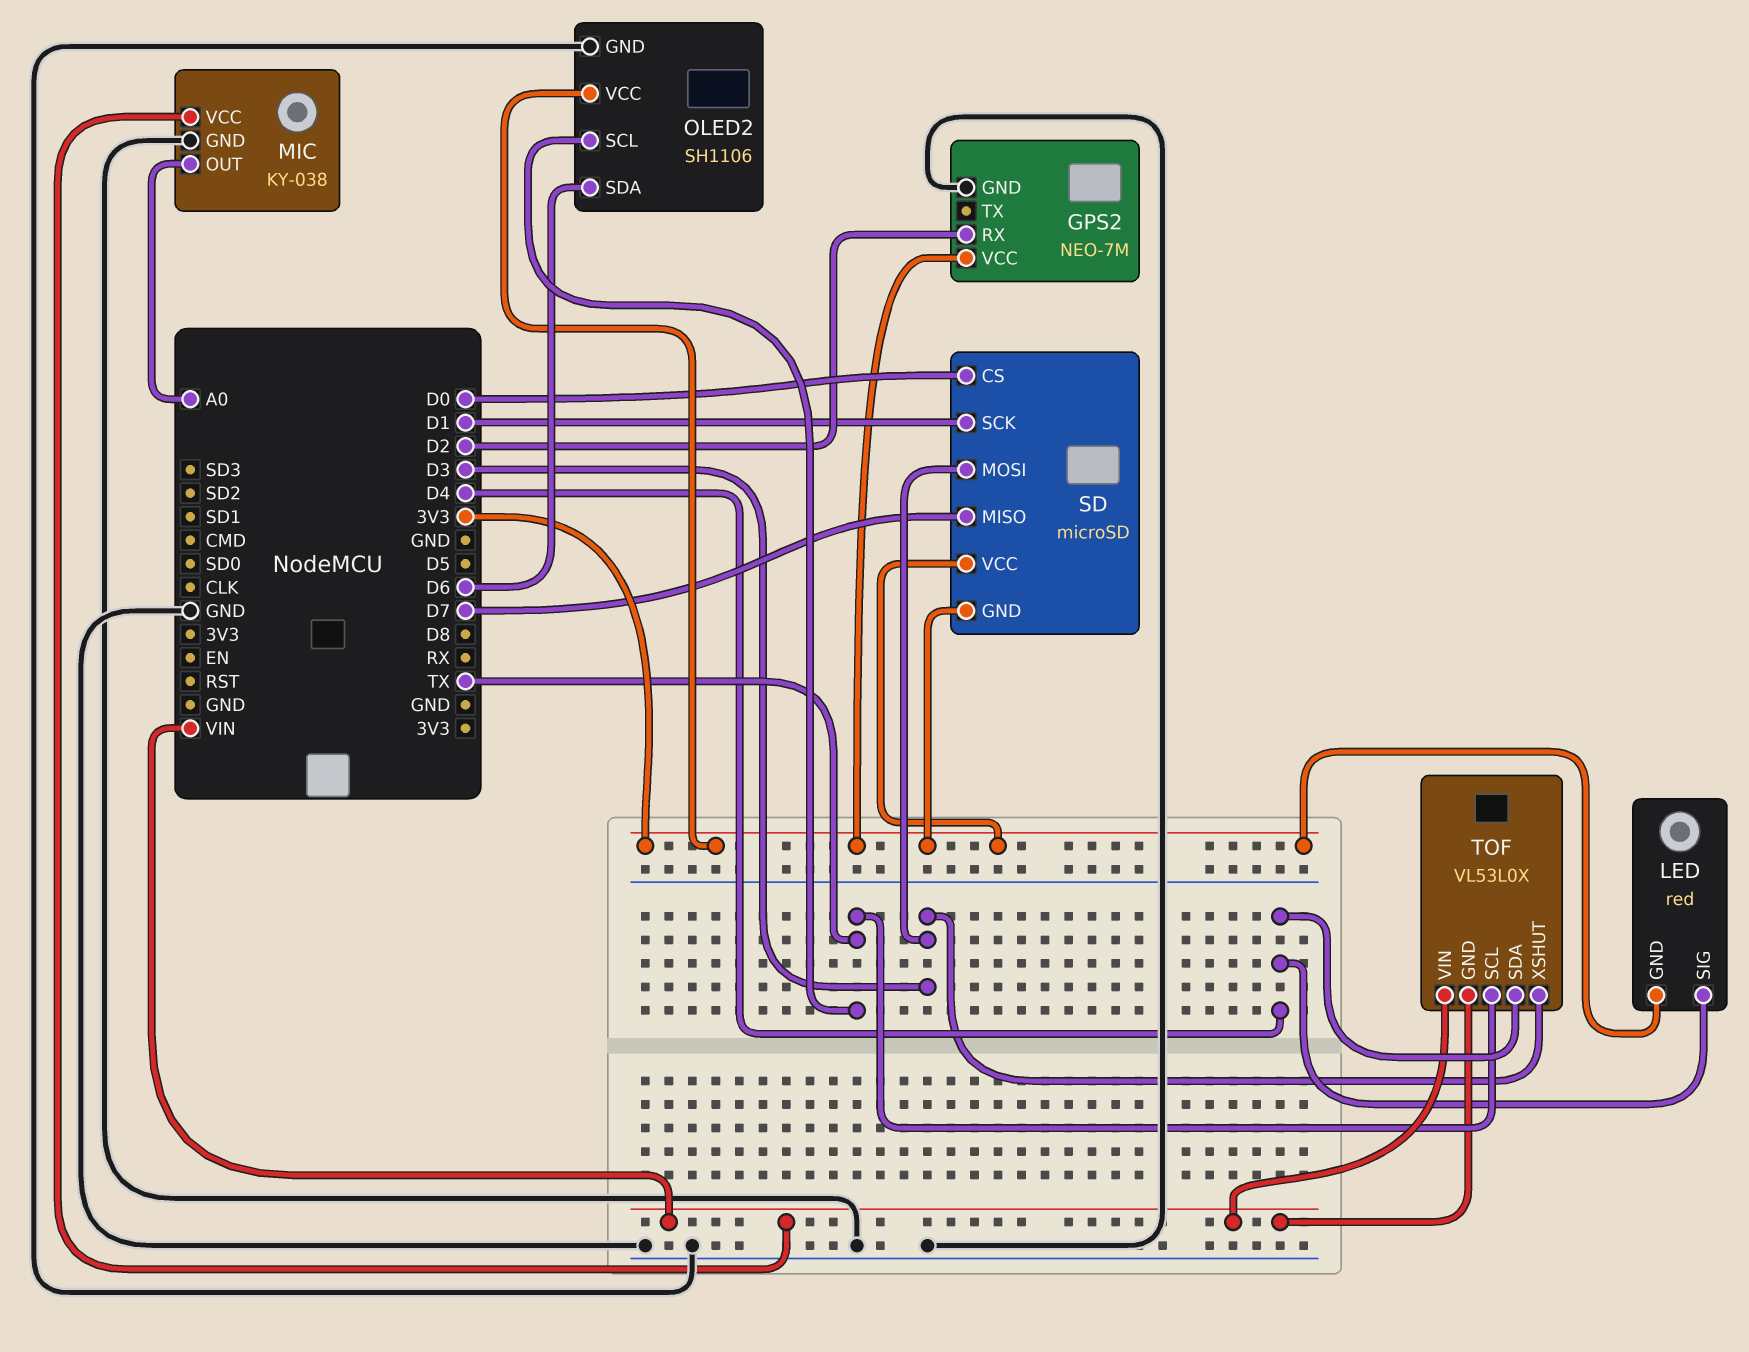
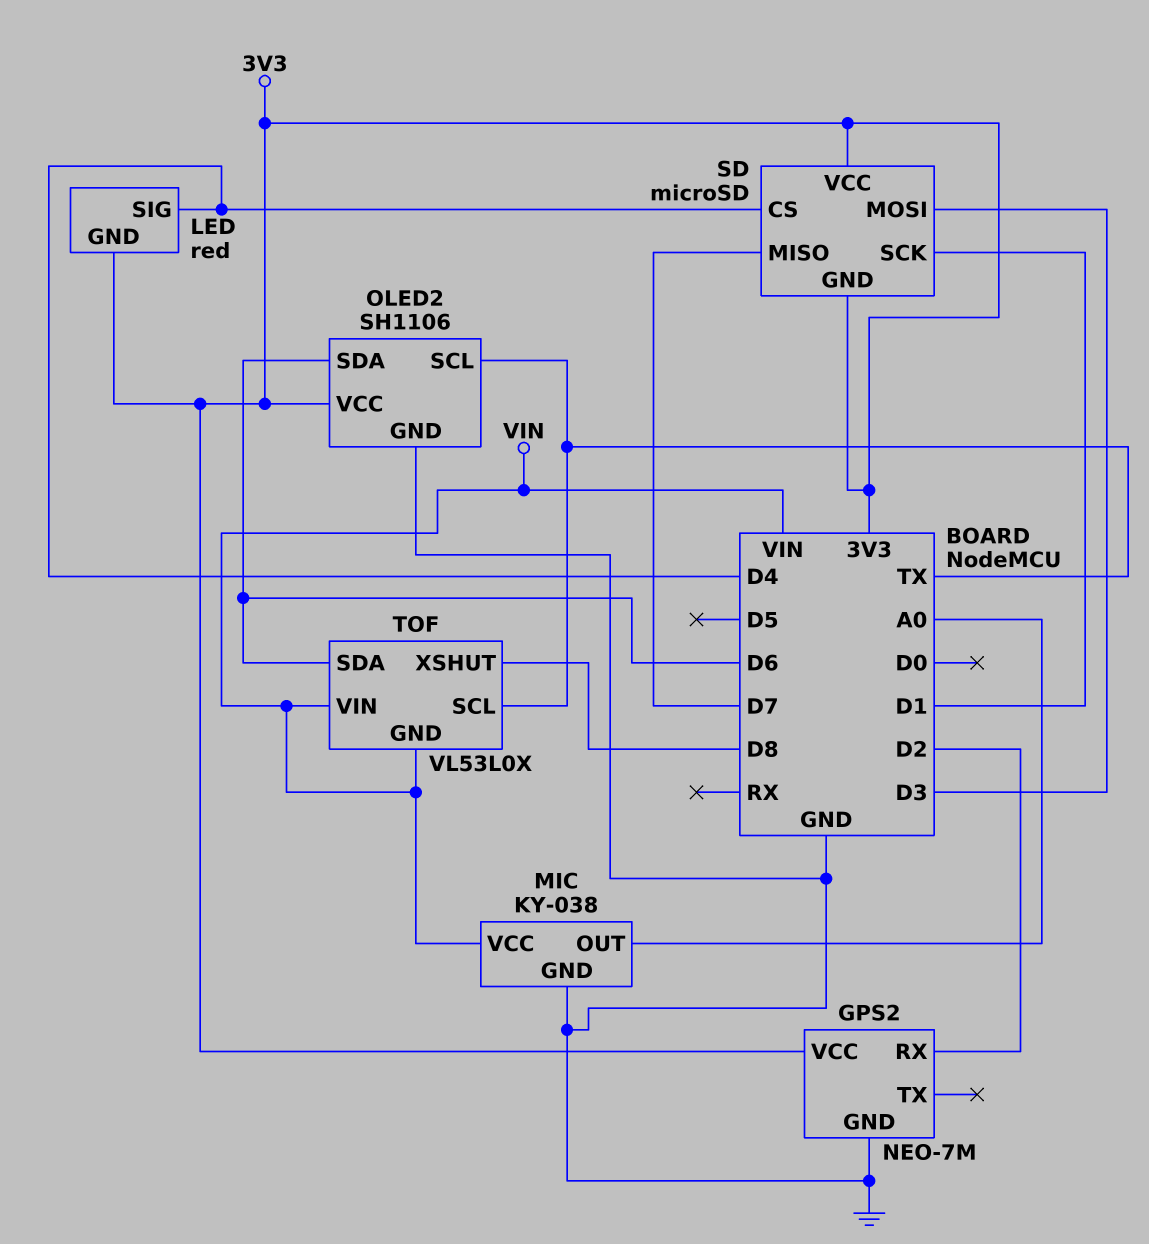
SD pin CS: D0 -> D4
TOF pin SDA: D4 -> D6
TOF pin XSHUT: D3 -> D8

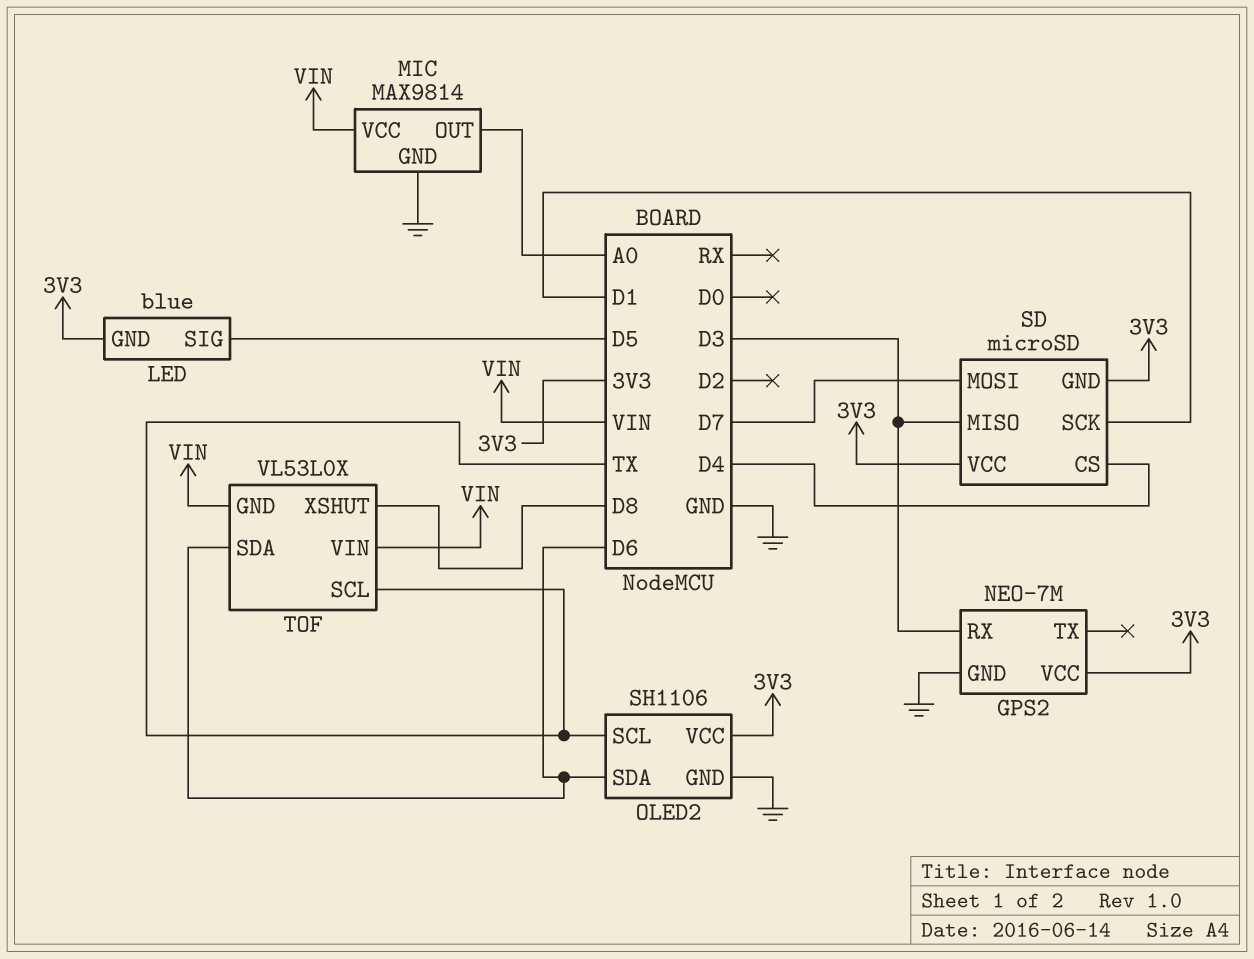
GPS2 pin RX: D2 -> D3
LED: red -> blue
LED pin SIG: D4 -> D5
MIC: KY-038 -> MAX9814
SD pin MISO: D7 -> D3
SD pin MOSI: D3 -> D7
::::::::
TO DO — Only the lines from the one with "TOF pin SDA: D4 -> D6" through the end of the data, both ends included, should be written out exactly, and no pictures should appear.

TASK SOLUTION —
TOF pin SDA: D4 -> D6
TOF pin XSHUT: D3 -> D8

GPS2 pin RX: D2 -> D3
LED: red -> blue
LED pin SIG: D4 -> D5
MIC: KY-038 -> MAX9814
SD pin MISO: D7 -> D3
SD pin MOSI: D3 -> D7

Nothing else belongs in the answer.